◆ WORK REQUEST: Quote every line below exactly and skip any picture.

◆ ◆ ◆ ◆ ◆

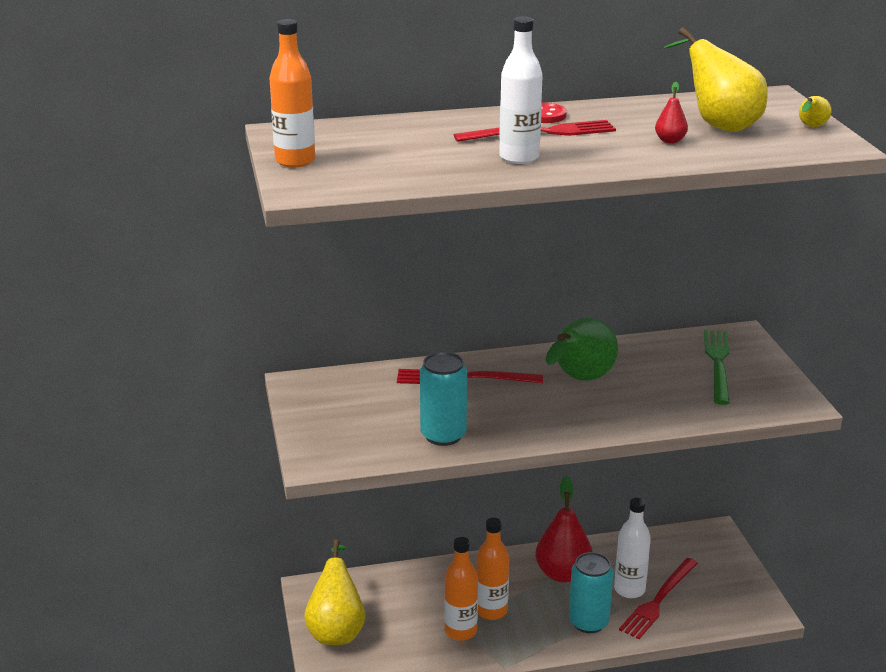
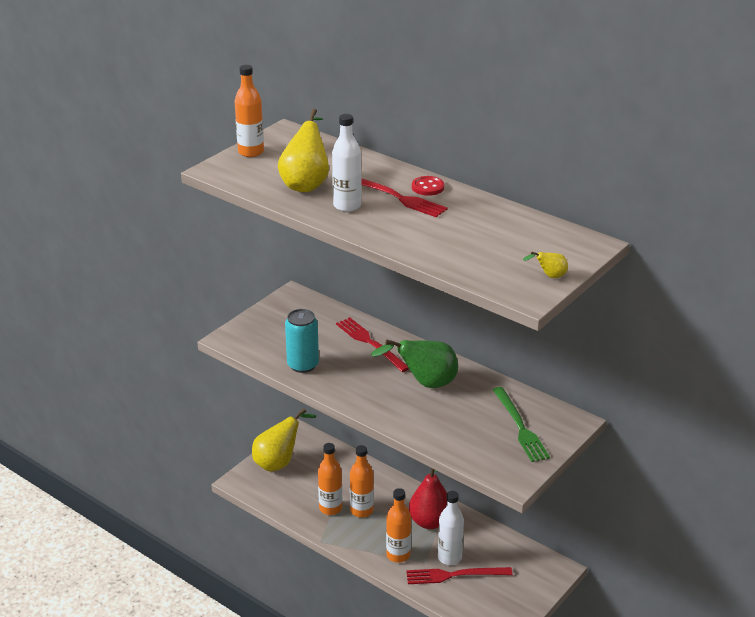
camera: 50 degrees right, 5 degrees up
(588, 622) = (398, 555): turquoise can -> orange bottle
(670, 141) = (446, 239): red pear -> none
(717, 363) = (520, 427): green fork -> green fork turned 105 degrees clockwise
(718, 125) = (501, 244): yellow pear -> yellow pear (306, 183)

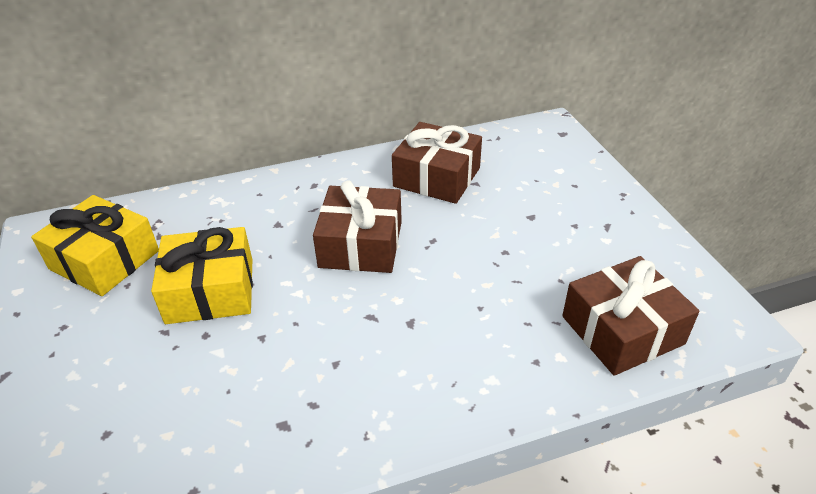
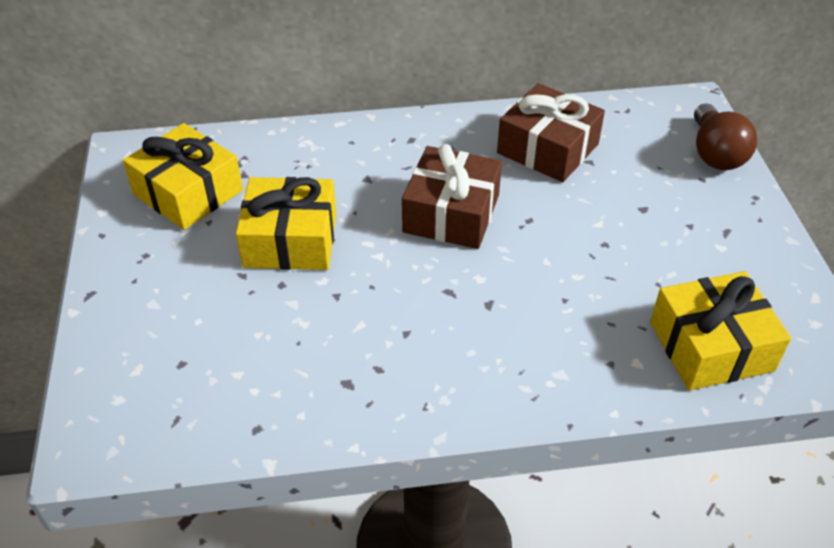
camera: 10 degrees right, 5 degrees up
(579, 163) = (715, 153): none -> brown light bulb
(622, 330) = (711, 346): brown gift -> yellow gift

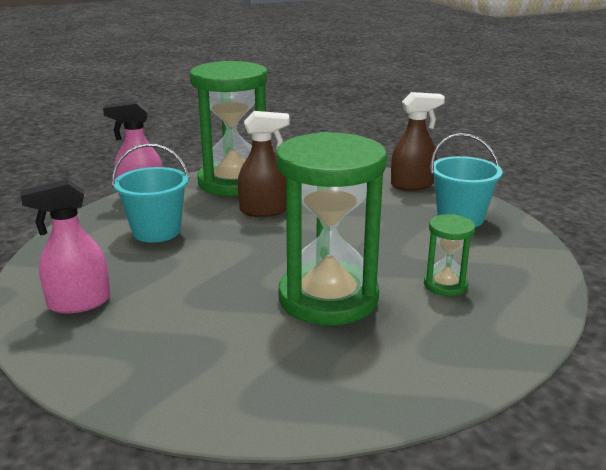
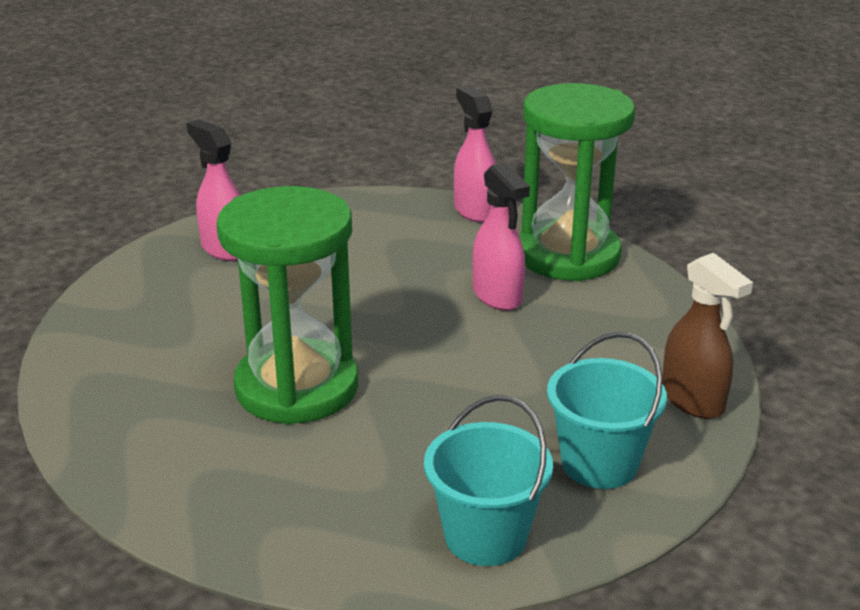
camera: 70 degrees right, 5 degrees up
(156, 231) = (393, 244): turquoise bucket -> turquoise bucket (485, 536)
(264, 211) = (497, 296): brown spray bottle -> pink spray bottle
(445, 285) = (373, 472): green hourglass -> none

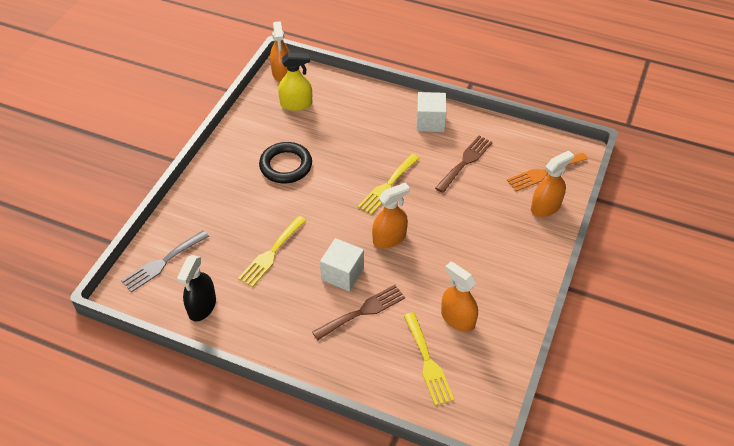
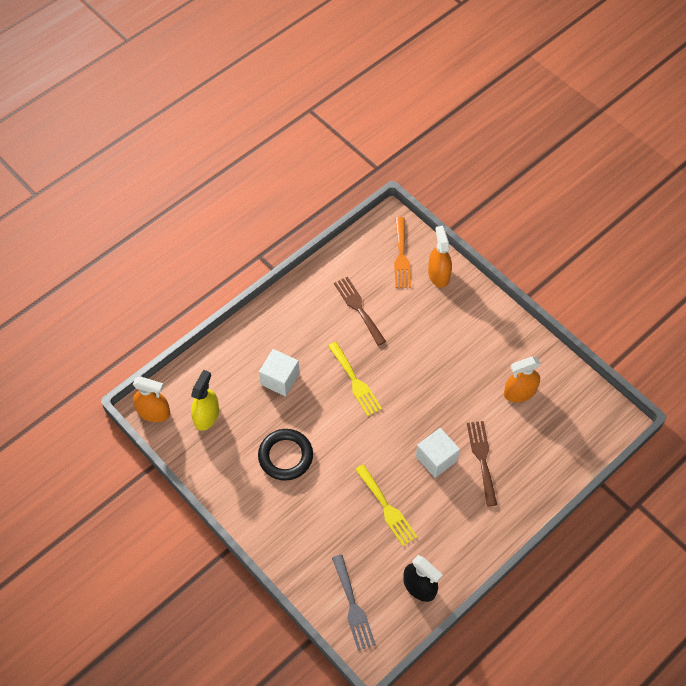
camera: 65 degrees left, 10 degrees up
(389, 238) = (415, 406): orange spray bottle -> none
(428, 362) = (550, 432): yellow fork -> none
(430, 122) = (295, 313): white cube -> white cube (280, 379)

◆ ◆ ◆ ◆ ◆

◆ ANSWER TO THIS PROBLEM:
camera: 50 degrees right, 5 degrees up
(588, 622) = (398, 555): turquoise can -> orange bottle
(670, 141) = (446, 239): red pear -> none
(717, 363) = (520, 427): green fork -> green fork turned 105 degrees clockwise
(718, 125) = (501, 244): yellow pear -> yellow pear (306, 183)

camera: 10 degrees right, 5 degrees up
(579, 163) = (715, 153): none -> brown light bulb
(622, 330) = (711, 346): brown gift -> yellow gift

camera: 70 degrees right, 5 degrees up
(156, 231) = (393, 244): turquoise bucket -> turquoise bucket (485, 536)
(264, 211) = (497, 296): brown spray bottle -> pink spray bottle
(445, 285) = (373, 472): green hourglass -> none

camera: 65 degrees left, 10 degrees up
(389, 238) = (415, 406): orange spray bottle -> none
(428, 362) = (550, 432): yellow fork -> none
(430, 122) = (295, 313): white cube -> white cube (280, 379)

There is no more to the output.